# Your objective
Collect every line of the listing below that contains the string "with". Matching is case-sensitive.

Stored entries:

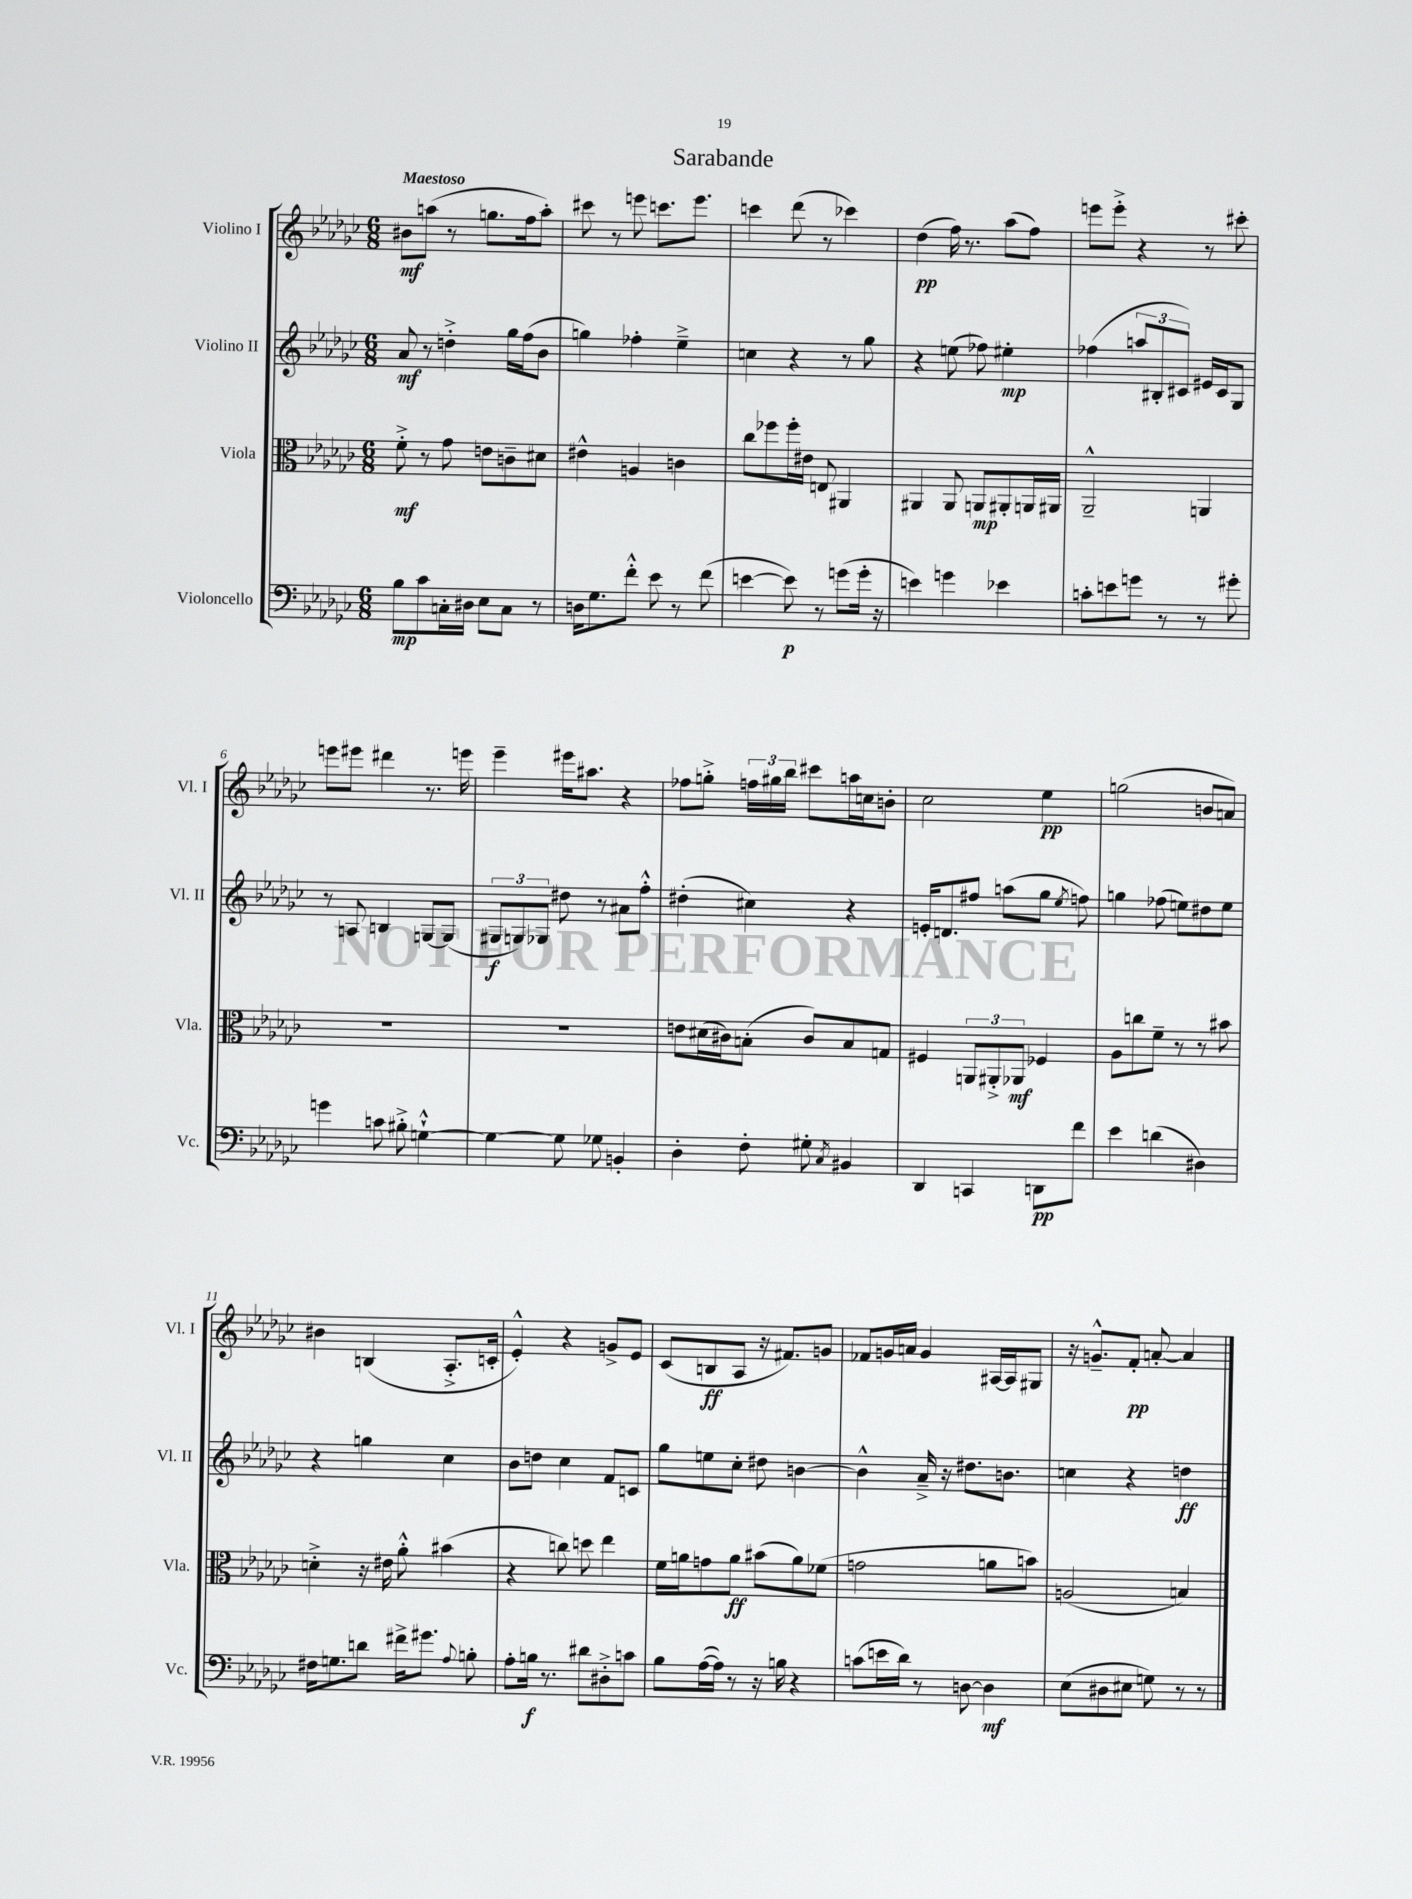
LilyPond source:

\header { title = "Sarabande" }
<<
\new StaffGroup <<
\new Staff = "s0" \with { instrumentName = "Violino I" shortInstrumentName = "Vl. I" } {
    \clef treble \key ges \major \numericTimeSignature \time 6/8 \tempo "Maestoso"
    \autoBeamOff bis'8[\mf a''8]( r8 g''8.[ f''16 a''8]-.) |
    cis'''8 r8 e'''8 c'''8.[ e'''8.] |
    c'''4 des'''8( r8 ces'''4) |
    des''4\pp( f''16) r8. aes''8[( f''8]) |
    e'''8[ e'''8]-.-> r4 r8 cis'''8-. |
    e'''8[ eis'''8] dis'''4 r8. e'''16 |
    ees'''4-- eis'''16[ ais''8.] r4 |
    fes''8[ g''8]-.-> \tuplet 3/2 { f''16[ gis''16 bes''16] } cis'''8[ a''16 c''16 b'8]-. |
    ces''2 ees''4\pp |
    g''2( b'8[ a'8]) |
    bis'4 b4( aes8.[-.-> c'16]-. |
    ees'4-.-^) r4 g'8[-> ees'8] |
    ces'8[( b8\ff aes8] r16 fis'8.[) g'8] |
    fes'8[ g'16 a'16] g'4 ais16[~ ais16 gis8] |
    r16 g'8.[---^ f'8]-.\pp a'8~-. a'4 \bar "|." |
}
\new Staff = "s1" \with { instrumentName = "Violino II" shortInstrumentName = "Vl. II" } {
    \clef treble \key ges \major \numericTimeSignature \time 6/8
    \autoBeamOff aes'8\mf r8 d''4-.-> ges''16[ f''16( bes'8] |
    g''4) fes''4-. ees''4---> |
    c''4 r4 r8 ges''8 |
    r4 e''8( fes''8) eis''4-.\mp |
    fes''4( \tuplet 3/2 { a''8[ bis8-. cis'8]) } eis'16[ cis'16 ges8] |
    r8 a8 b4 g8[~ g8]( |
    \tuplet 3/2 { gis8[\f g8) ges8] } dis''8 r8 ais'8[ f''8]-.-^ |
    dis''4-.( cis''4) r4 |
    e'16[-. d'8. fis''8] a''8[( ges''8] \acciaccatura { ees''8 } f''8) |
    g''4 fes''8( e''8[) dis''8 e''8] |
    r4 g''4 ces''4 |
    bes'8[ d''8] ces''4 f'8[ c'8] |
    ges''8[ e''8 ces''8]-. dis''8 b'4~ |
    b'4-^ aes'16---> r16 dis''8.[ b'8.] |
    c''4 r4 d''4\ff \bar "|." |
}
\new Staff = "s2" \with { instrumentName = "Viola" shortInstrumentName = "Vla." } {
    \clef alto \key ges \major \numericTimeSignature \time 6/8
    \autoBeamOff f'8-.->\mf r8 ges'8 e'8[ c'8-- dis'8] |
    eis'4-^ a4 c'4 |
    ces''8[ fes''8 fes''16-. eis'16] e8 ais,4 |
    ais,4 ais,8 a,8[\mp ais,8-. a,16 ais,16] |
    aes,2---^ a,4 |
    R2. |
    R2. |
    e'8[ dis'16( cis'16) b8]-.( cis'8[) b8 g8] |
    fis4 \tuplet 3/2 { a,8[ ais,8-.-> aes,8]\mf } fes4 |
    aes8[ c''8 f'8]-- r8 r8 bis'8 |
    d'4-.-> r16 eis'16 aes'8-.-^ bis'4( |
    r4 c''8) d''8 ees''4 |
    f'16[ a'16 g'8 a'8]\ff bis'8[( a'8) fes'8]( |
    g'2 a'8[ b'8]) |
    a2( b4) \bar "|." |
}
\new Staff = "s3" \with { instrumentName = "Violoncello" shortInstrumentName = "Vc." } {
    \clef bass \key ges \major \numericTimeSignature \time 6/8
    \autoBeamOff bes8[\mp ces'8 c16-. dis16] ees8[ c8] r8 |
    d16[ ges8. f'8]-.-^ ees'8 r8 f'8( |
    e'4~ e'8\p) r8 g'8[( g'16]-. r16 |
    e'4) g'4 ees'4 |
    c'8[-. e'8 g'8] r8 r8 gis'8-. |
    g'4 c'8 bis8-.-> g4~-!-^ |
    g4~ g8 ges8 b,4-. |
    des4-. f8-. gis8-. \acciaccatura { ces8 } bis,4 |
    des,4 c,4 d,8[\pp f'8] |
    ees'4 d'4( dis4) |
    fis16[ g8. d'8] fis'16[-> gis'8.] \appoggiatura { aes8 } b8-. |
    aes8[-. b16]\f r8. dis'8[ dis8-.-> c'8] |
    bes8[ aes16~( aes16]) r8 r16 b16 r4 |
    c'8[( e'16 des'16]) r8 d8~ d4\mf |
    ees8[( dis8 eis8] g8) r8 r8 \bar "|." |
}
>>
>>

# Solution below
\new Staff = "s0" \with { instrumentName = "Violino I" shortInstrumentName = "Vl. I" } {
\new Staff = "s1" \with { instrumentName = "Violino II" shortInstrumentName = "Vl. II" } {
\new Staff = "s2" \with { instrumentName = "Viola" shortInstrumentName = "Vla." } {
\new Staff = "s3" \with { instrumentName = "Violoncello" shortInstrumentName = "Vc." } {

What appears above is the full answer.